(Dataset records)
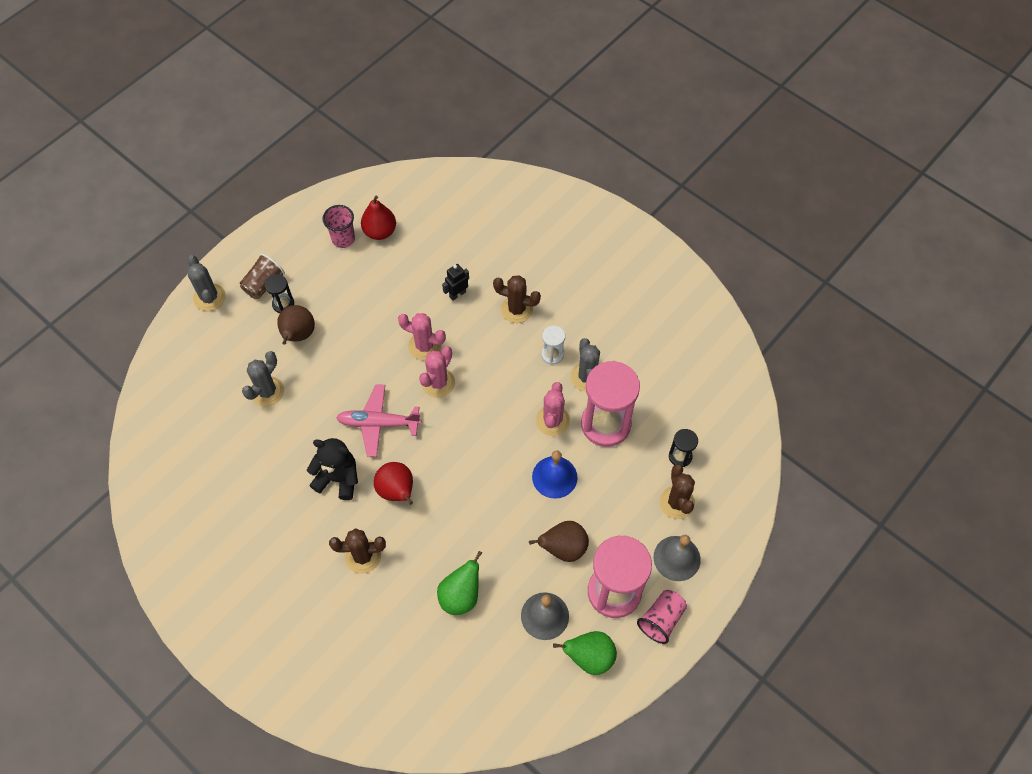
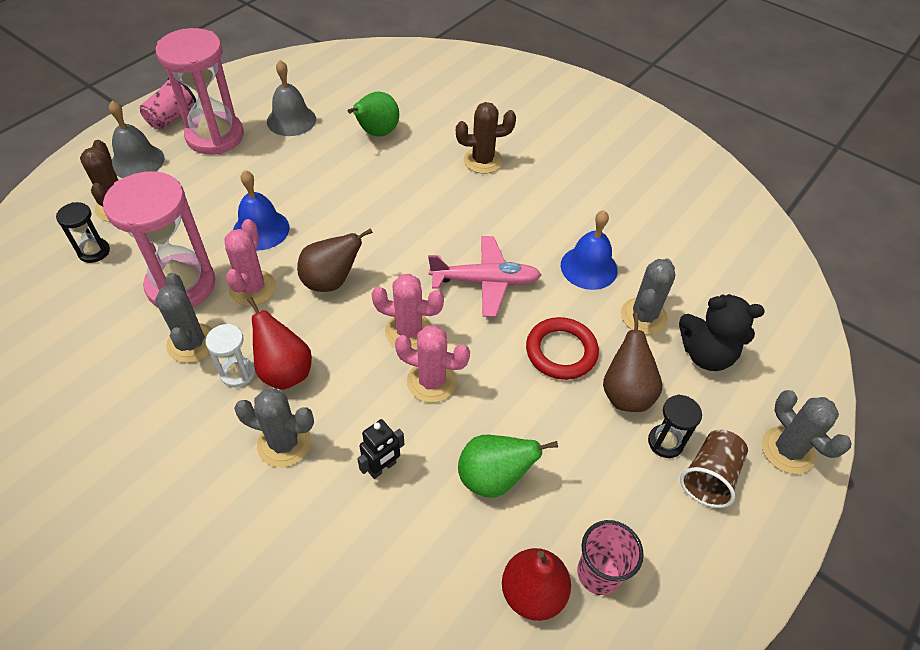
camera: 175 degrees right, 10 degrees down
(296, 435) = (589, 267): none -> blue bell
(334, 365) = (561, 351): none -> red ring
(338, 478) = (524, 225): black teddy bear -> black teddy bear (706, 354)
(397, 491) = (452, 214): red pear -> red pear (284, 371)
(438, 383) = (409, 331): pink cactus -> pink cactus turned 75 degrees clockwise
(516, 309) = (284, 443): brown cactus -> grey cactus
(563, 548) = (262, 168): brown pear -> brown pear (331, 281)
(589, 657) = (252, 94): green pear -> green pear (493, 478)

--

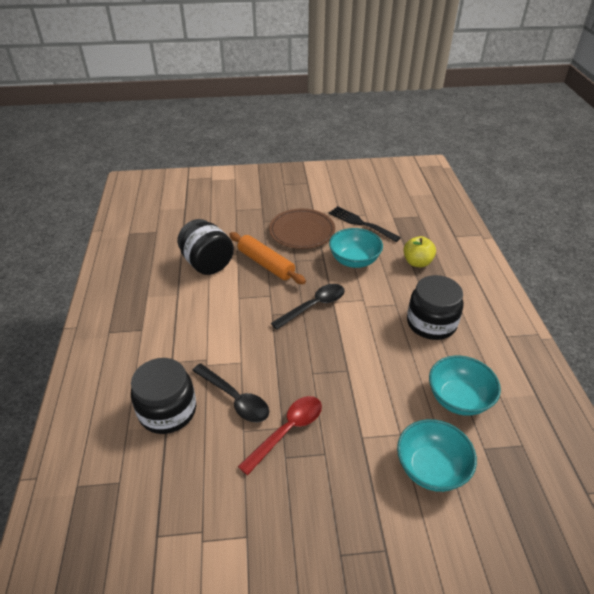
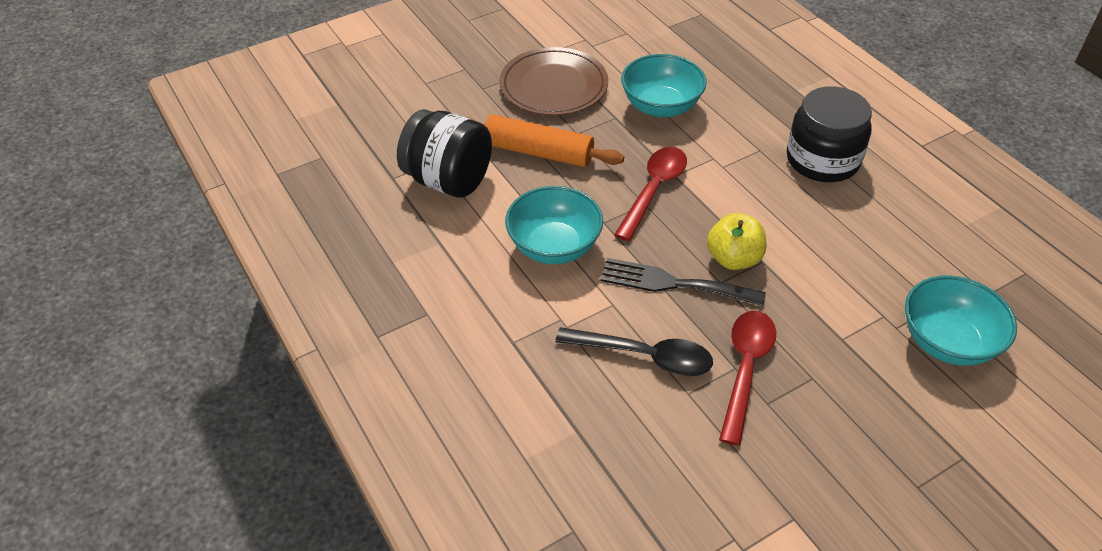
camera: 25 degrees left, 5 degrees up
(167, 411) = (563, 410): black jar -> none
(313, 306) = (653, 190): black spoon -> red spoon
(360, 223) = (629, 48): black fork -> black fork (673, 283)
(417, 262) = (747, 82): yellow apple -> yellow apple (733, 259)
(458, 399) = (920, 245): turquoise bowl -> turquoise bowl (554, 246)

---

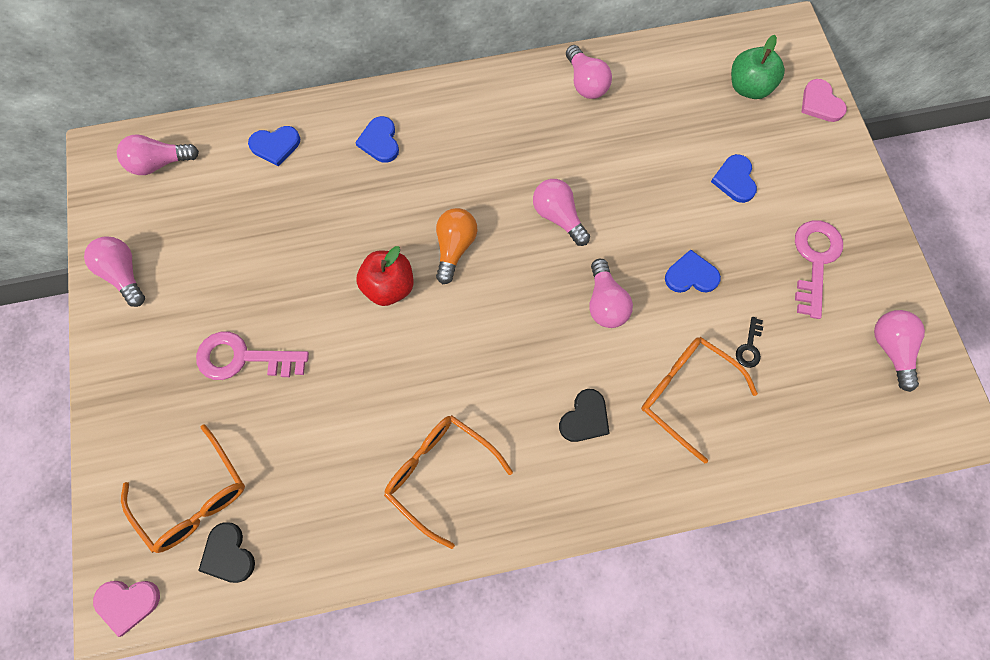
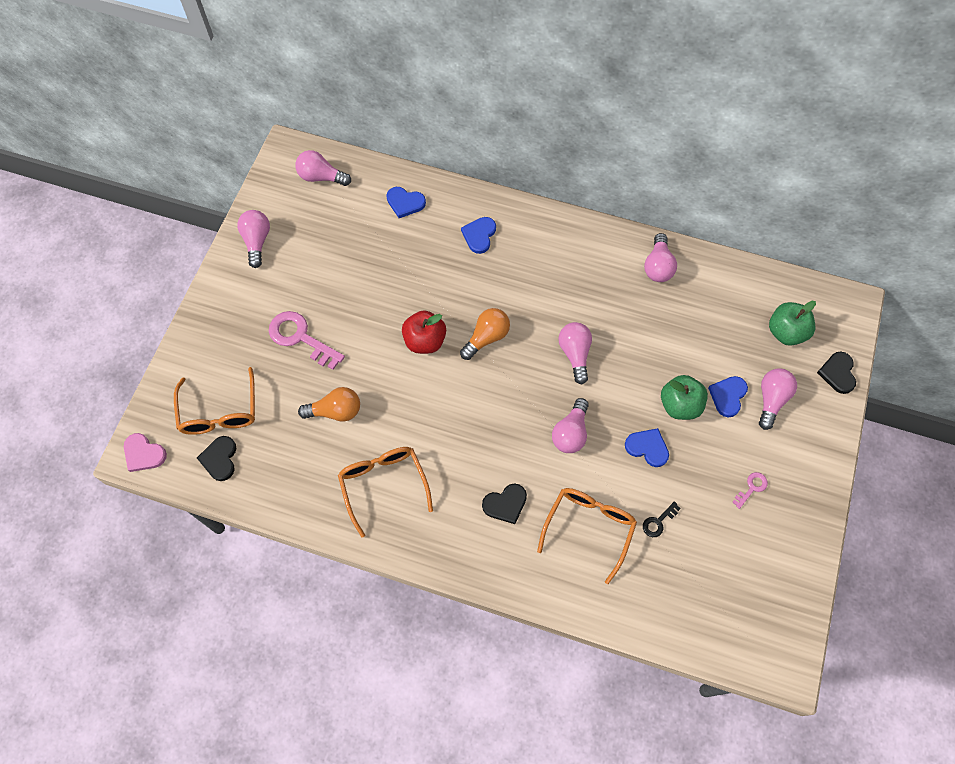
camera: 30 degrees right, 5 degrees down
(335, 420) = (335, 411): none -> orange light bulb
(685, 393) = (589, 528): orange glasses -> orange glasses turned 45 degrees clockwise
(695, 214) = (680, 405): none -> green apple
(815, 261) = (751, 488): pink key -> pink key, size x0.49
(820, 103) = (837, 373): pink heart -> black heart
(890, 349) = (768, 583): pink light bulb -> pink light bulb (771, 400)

Required work:
Using the data above, transcribe the lines that run from the line with "(438, 383) = (409, 331): pink" to the line with "(589, 657) = (252, 94): green", both ends kept, and output nothing else.

Task response:
(438, 383) = (409, 331): pink cactus -> pink cactus turned 75 degrees clockwise
(516, 309) = (284, 443): brown cactus -> grey cactus
(563, 548) = (262, 168): brown pear -> brown pear (331, 281)
(589, 657) = (252, 94): green pear -> green pear (493, 478)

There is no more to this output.